AIM OF THE EXERCISE
Your task is to retype, word for word, the lines from the start of the data through the line holding "none -> pink marker [361,174,467,232]". Do not include the pictures.

AVAILABLE DATA
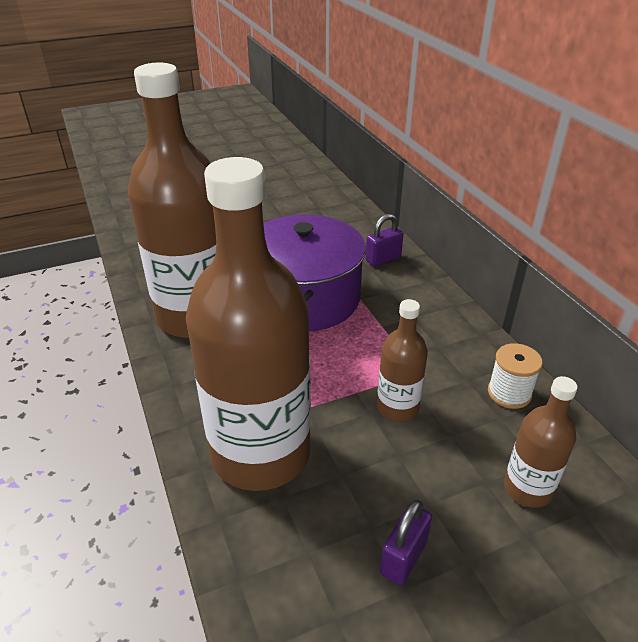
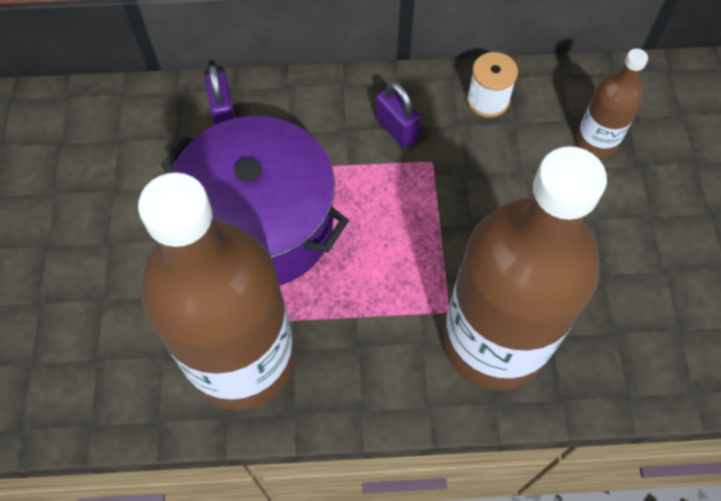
camera: 70 degrees left, 25 degrees up
brown bottle [377,299,428,422] -> none
purple padlock [380,499,432,585] -> purple padlock moved to [376,82,421,148]

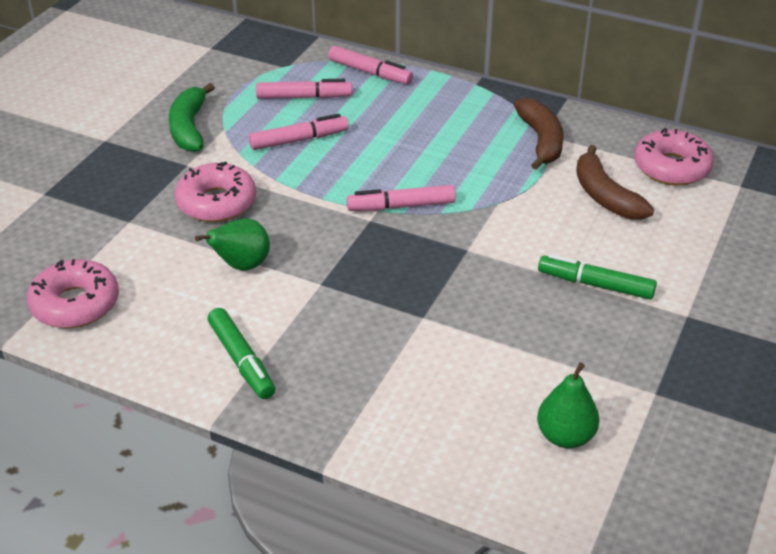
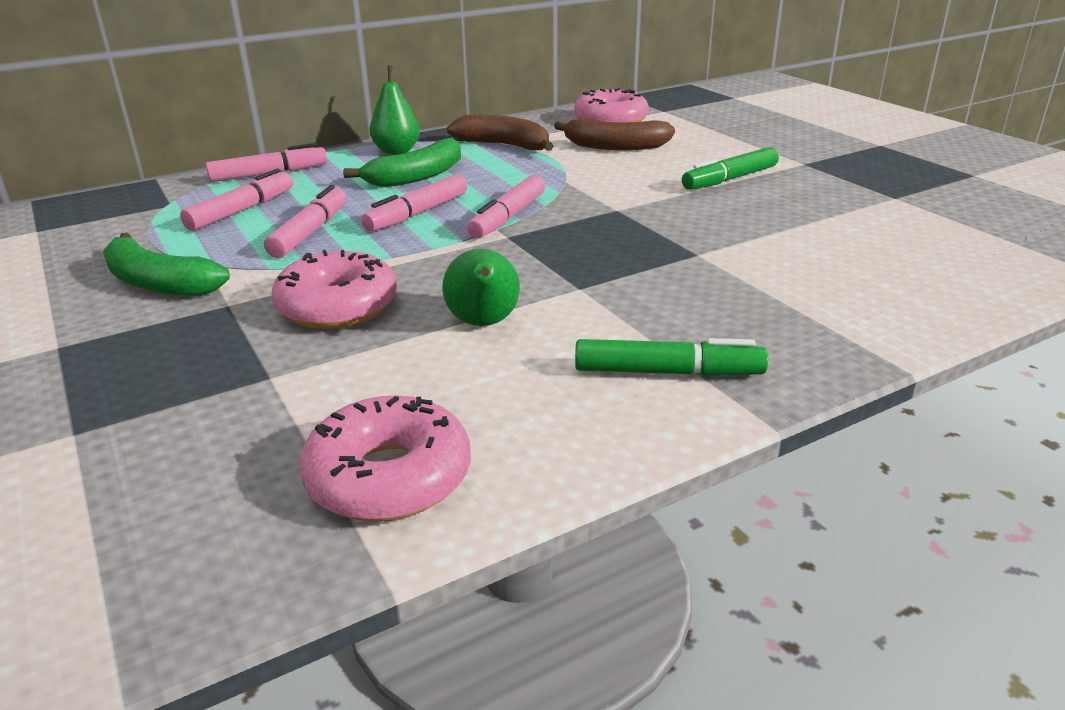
camera: 55 degrees left, 10 degrees down
green pear [537,362,599,448] -> green pear moved to [369,65,420,155]
none -> green banana [343,138,461,187]
none -> pink marker [361,174,467,232]

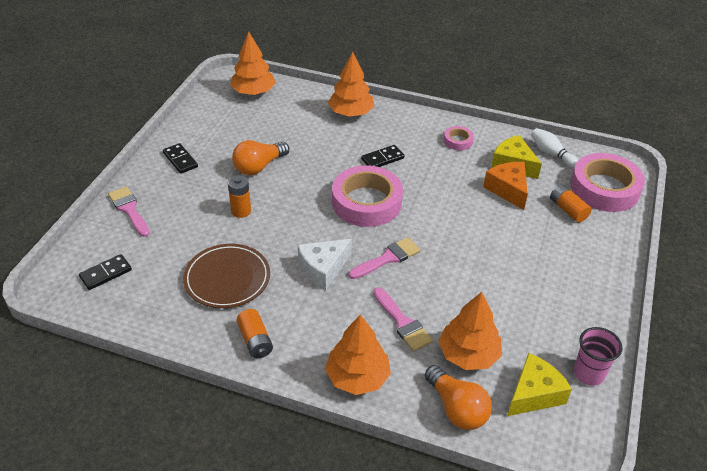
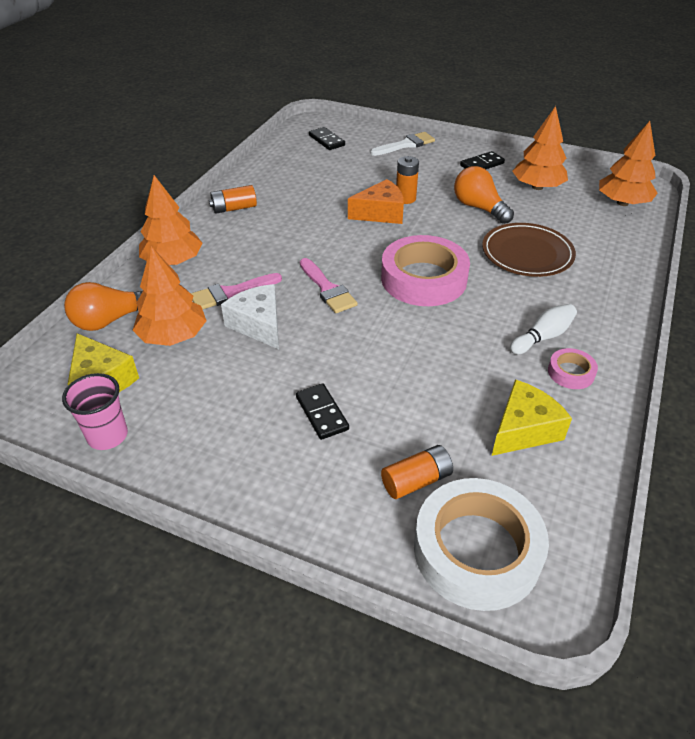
camera: 95 degrees right, 0 degrees up
pink brush [108,186,150,237] -> white brush [370,132,435,156]
brown plate [183,244,270,308] -> brown plate moved to [482,223,576,277]
white cheese [298,239,352,290] -> white cheese moved to [221,284,279,349]
orange tree [328,52,374,117] -> orange tree moved to [512,106,568,190]
black domino [361,145,404,167] -> black domino moved to [296,384,349,440]
orange cheese [483,162,528,210] -> orange cheese moved to [348,179,404,224]
white bowling pin [531,128,578,168] -> white bowling pin moved to [510,304,577,355]
pink tape [570,153,645,212] -> white tape [414,478,549,611]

RESPONSE TO THE TASK
camera: 70 degrees left, 25 degrees up
brown bottle [377,299,428,422] -> none
purple padlock [380,499,432,585] -> purple padlock moved to [376,82,421,148]

camera: 55 degrees left, 10 degrees down
green pear [537,362,599,448] -> green pear moved to [369,65,420,155]
none -> green banana [343,138,461,187]
none -> pink marker [361,174,467,232]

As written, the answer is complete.